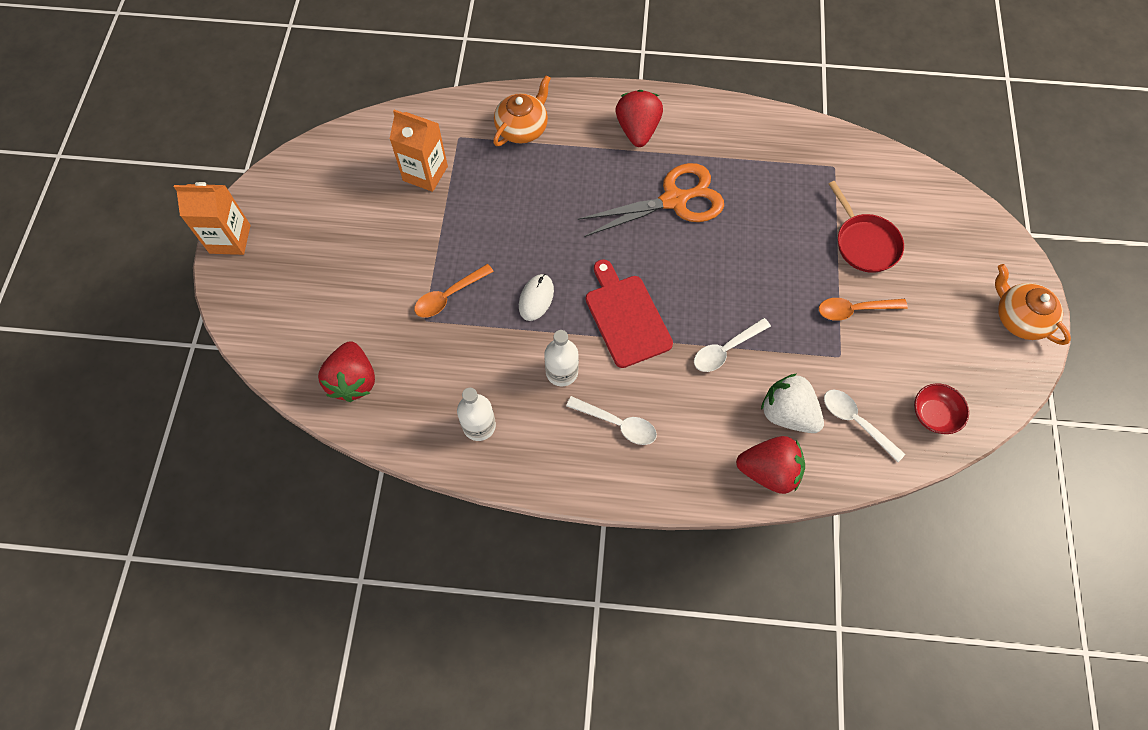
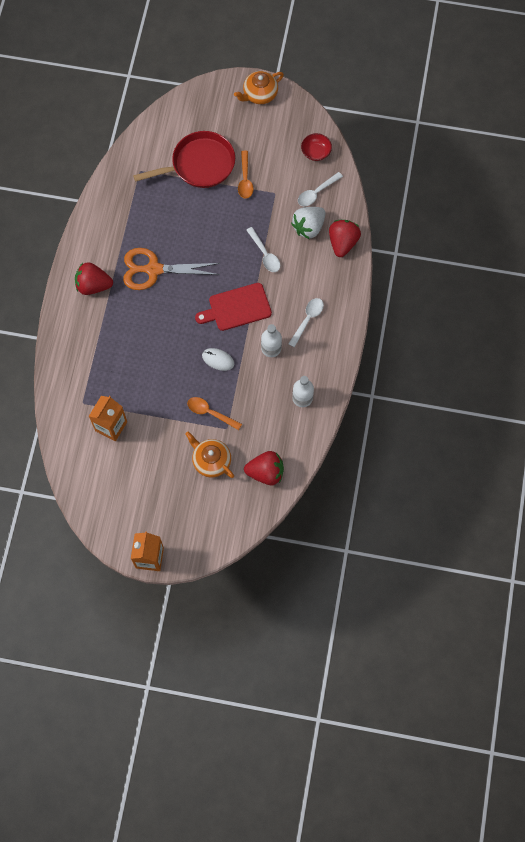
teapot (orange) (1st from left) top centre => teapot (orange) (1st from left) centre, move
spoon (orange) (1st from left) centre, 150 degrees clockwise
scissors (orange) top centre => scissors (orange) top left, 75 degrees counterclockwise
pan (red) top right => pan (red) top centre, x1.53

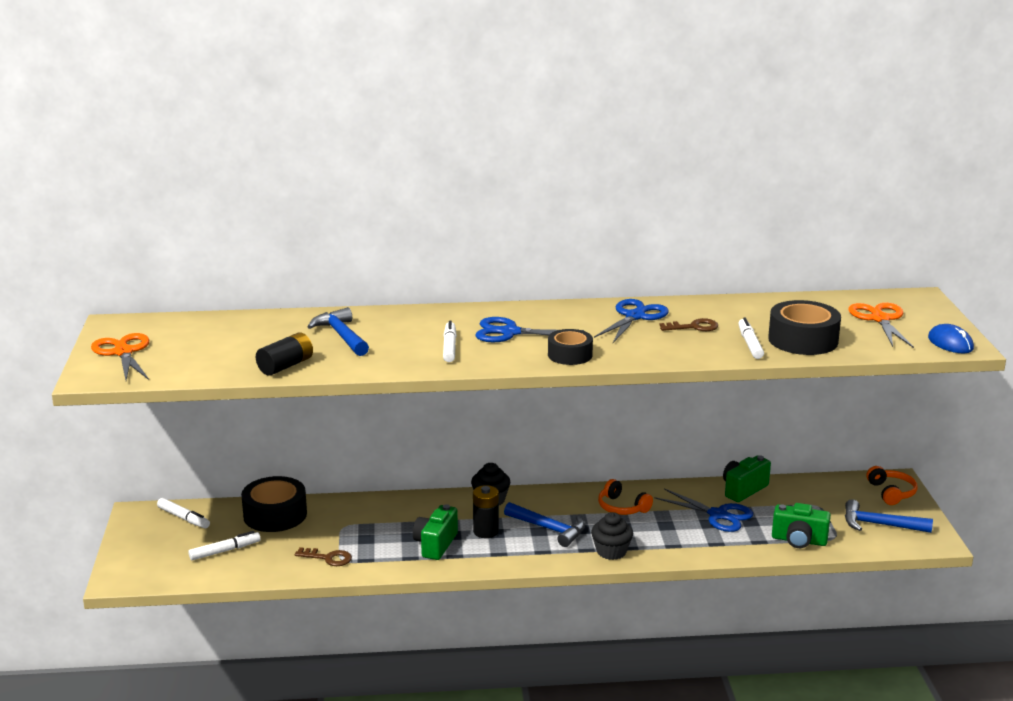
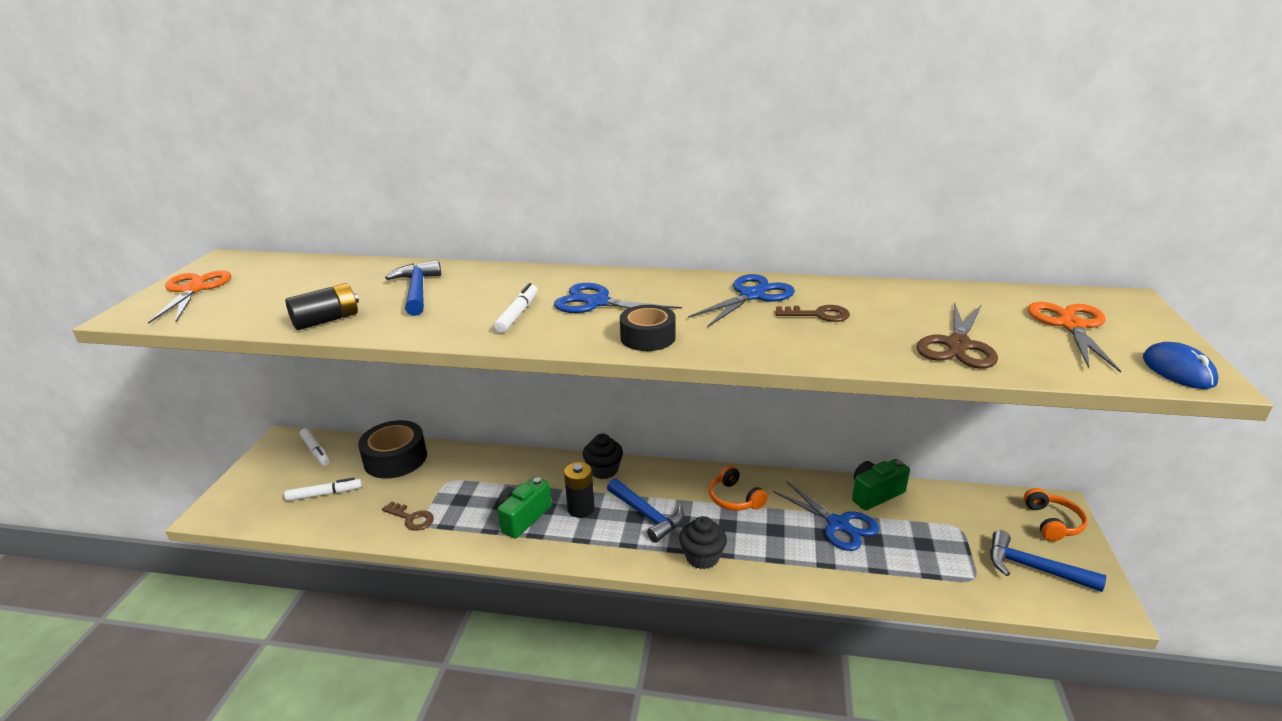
marker (white) (4th from left) middle right => nothing
camera (green) (3rd from left) bottom right => nothing
tape (black) (3rd from left) middle right => scissors (brown) middle right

──────────────────────────────

**What you are asked to do:**
Please count the lines in the data that include the word "orange" and report the number by itself.

**Response:**
3